• Source material
····················
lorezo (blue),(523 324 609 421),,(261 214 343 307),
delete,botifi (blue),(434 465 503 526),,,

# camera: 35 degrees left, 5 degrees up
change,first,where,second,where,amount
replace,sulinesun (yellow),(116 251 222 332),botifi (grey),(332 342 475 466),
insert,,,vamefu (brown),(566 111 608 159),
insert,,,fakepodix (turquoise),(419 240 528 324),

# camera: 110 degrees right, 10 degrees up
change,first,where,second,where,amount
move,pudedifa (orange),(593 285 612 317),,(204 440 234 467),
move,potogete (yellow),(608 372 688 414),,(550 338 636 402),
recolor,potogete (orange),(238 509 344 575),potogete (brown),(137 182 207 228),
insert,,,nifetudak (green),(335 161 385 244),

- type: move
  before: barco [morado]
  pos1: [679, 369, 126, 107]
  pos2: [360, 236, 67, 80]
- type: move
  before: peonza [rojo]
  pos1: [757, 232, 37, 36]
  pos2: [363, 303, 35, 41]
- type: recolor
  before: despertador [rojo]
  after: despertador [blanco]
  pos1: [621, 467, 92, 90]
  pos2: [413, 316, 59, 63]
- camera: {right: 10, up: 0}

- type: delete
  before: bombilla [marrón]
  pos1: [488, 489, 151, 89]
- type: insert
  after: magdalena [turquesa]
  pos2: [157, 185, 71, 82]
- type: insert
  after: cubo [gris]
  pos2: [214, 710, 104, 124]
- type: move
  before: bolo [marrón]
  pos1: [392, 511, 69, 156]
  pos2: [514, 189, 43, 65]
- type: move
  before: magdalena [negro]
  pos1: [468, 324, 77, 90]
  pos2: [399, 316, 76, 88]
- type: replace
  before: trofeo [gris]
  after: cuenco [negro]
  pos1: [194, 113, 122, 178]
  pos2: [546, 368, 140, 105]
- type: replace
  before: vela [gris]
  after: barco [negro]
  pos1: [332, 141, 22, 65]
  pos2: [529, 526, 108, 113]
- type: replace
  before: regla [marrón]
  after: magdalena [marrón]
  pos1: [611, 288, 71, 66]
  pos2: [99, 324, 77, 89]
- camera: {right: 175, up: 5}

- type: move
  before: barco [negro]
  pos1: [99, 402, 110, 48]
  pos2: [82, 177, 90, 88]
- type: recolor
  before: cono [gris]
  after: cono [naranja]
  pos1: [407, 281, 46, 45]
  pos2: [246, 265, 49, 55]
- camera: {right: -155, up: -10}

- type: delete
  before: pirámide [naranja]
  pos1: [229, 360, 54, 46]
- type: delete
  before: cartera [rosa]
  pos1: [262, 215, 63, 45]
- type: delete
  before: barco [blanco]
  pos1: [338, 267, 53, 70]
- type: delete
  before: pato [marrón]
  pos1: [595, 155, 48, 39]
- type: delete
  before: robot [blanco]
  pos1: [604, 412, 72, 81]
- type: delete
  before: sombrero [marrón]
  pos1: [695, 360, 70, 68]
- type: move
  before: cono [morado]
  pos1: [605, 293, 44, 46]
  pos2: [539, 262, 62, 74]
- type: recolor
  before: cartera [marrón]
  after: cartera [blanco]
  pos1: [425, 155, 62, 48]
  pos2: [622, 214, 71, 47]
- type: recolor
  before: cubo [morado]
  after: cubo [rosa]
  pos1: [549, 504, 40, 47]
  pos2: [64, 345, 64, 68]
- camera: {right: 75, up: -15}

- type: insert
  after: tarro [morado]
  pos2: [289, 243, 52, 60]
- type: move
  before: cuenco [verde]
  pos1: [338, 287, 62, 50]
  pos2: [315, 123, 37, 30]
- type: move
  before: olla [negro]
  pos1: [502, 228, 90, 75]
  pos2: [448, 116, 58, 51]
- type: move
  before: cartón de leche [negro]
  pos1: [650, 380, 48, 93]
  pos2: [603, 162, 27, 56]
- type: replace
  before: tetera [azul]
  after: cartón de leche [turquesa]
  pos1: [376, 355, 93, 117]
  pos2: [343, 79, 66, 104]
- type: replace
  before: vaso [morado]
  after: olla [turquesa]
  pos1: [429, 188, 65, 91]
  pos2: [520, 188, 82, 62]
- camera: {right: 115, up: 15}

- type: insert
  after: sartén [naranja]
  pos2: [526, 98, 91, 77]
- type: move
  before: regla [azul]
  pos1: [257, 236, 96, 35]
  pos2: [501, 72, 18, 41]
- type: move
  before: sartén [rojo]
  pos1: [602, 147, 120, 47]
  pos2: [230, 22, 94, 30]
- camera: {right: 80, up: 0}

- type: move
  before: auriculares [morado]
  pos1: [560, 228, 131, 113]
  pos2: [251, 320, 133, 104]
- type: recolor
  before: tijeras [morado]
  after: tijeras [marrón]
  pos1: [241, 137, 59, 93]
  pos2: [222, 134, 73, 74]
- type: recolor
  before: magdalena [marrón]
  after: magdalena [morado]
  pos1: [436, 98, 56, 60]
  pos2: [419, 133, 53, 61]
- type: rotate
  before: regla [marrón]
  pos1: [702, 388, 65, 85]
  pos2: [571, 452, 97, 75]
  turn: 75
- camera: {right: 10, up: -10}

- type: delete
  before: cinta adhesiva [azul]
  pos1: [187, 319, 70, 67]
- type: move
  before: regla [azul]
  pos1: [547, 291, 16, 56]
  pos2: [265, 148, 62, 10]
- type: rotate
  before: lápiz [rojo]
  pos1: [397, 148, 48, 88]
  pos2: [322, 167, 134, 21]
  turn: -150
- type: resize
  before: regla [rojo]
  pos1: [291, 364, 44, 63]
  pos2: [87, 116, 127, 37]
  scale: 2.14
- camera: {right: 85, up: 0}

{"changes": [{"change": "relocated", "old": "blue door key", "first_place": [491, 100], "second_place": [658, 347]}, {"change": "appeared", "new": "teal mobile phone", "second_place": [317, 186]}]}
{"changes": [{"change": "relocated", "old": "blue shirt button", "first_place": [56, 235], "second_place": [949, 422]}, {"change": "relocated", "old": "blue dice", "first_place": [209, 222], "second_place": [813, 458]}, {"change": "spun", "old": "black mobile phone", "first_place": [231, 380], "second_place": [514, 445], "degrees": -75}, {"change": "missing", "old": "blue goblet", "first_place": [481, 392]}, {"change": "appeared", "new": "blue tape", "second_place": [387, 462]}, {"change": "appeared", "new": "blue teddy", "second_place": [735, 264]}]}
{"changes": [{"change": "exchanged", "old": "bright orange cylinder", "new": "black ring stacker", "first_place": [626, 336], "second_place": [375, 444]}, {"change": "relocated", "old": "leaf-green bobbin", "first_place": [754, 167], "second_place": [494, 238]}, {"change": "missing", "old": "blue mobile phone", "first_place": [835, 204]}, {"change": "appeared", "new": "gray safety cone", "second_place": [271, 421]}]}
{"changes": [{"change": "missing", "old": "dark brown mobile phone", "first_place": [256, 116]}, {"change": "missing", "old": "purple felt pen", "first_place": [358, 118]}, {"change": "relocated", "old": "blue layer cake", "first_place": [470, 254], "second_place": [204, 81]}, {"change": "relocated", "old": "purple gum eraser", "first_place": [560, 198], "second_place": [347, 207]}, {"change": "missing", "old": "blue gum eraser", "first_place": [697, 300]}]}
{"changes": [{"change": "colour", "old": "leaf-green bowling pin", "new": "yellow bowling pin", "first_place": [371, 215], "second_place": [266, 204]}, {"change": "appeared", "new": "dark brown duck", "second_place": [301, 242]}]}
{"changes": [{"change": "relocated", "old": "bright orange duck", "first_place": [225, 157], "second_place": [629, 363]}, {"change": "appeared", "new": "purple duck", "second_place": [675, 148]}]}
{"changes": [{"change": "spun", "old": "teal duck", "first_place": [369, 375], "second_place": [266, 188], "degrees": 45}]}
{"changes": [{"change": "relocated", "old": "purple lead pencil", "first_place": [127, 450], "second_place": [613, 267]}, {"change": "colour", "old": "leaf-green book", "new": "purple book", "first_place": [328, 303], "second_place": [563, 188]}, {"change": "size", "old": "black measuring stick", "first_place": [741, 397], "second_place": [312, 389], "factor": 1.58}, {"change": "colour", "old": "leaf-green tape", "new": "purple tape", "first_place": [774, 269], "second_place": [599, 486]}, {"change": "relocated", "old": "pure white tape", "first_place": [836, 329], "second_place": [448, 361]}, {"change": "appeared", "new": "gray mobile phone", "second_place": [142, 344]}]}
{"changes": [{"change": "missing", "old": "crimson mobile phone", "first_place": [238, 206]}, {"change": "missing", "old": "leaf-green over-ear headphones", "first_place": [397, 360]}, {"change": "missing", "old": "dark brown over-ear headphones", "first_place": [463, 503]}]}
····················
• How to complete this task
Write out exactly, please, the lines beginning at the start of the material and ending with the line that holds "recolor,potogete (orange),(238 509", both included.

• Finished task
lorezo (blue),(523 324 609 421),,(261 214 343 307),
delete,botifi (blue),(434 465 503 526),,,

# camera: 35 degrees left, 5 degrees up
change,first,where,second,where,amount
replace,sulinesun (yellow),(116 251 222 332),botifi (grey),(332 342 475 466),
insert,,,vamefu (brown),(566 111 608 159),
insert,,,fakepodix (turquoise),(419 240 528 324),

# camera: 110 degrees right, 10 degrees up
change,first,where,second,where,amount
move,pudedifa (orange),(593 285 612 317),,(204 440 234 467),
move,potogete (yellow),(608 372 688 414),,(550 338 636 402),
recolor,potogete (orange),(238 509 344 575),potogete (brown),(137 182 207 228),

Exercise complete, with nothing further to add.